- **Assignment**
All lines in the data below carrying the string "degrees" are to be located and copied.

*** Entries supplied ***

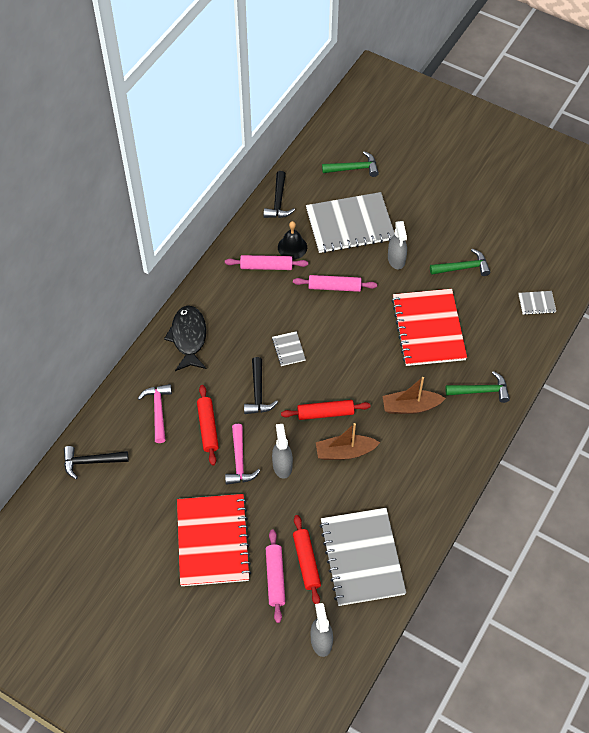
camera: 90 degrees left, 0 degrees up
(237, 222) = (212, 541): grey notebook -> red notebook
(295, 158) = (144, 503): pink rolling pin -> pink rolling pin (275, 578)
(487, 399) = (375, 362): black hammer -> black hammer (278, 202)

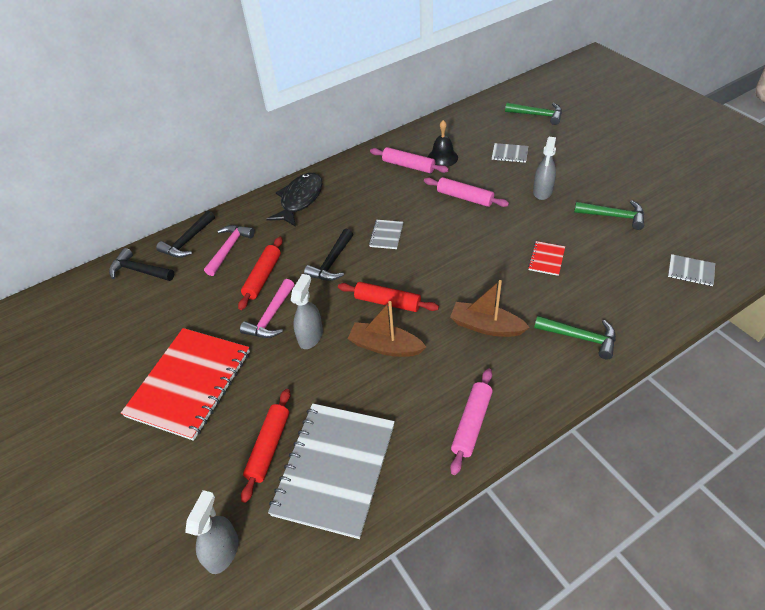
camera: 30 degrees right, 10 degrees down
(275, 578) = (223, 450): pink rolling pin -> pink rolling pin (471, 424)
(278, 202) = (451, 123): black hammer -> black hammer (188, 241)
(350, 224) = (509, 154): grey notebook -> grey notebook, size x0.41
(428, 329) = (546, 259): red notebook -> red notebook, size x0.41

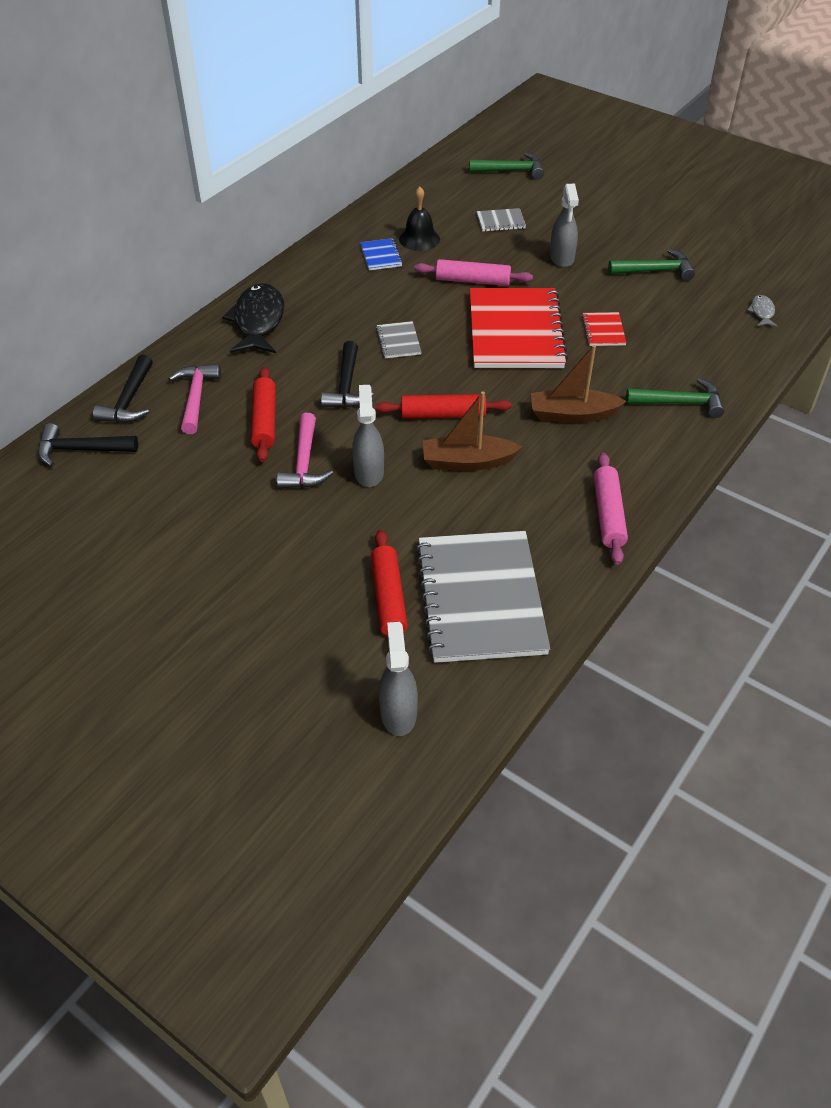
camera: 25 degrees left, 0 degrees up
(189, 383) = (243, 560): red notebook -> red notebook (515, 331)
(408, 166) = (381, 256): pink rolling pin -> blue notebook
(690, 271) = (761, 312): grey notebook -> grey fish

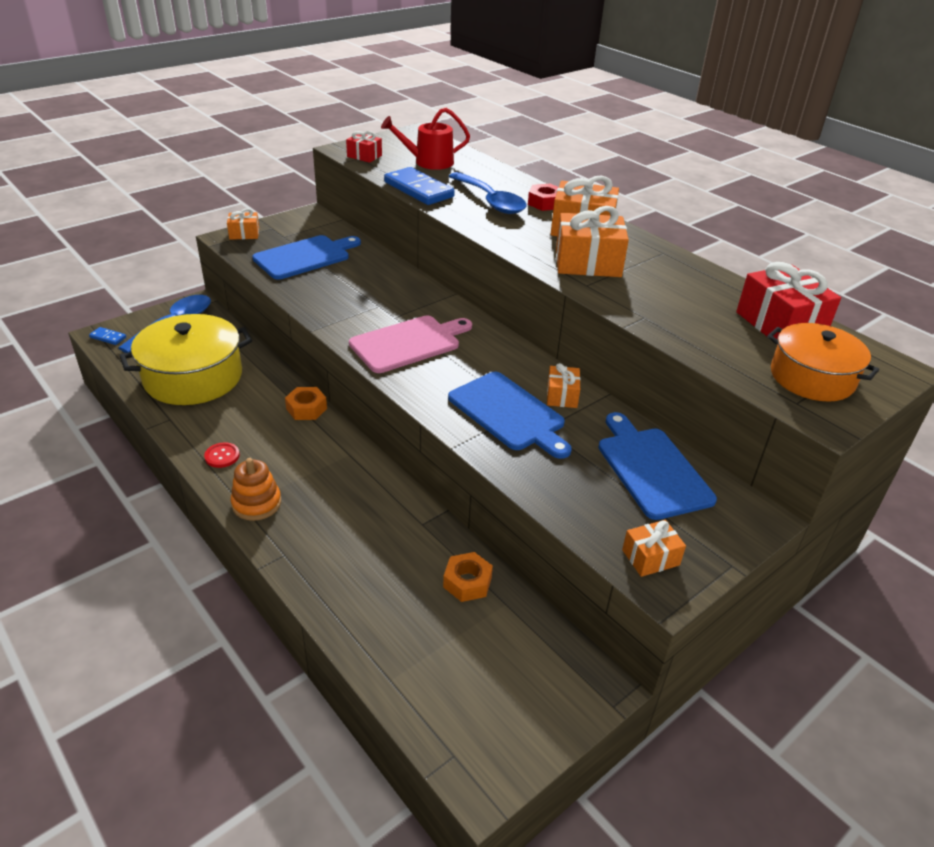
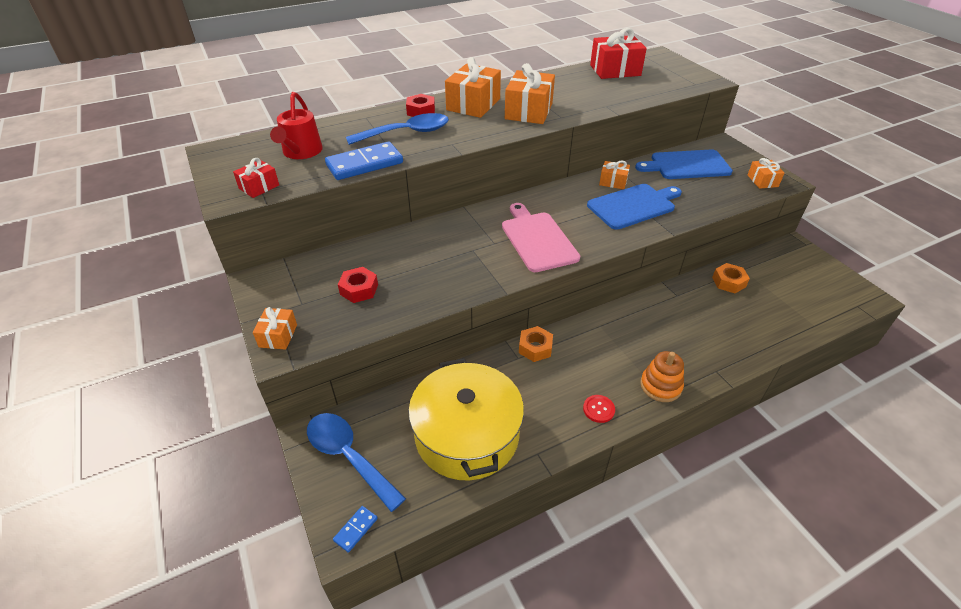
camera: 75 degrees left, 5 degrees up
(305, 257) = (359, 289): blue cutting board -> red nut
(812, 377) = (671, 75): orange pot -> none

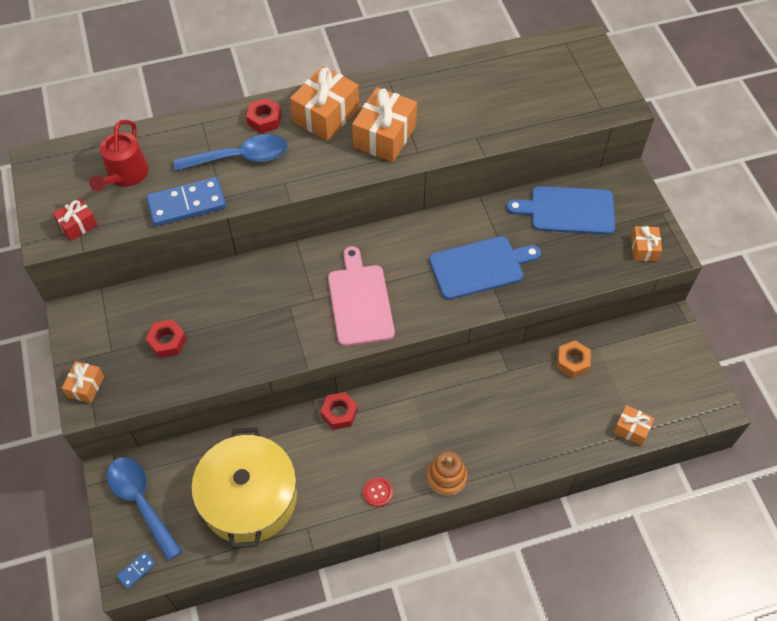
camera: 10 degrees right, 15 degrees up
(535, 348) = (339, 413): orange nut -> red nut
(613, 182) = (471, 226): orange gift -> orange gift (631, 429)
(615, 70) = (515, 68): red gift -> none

***

- **Exercise solution**
camera: 90 degrees left, 0 degrees up
camera: 30 degrees right, 10 degrees down
camera: 25 degrees left, 0 degrees up
camera: 75 degrees left, 5 degrees up
camera: 10 degrees right, 15 degrees up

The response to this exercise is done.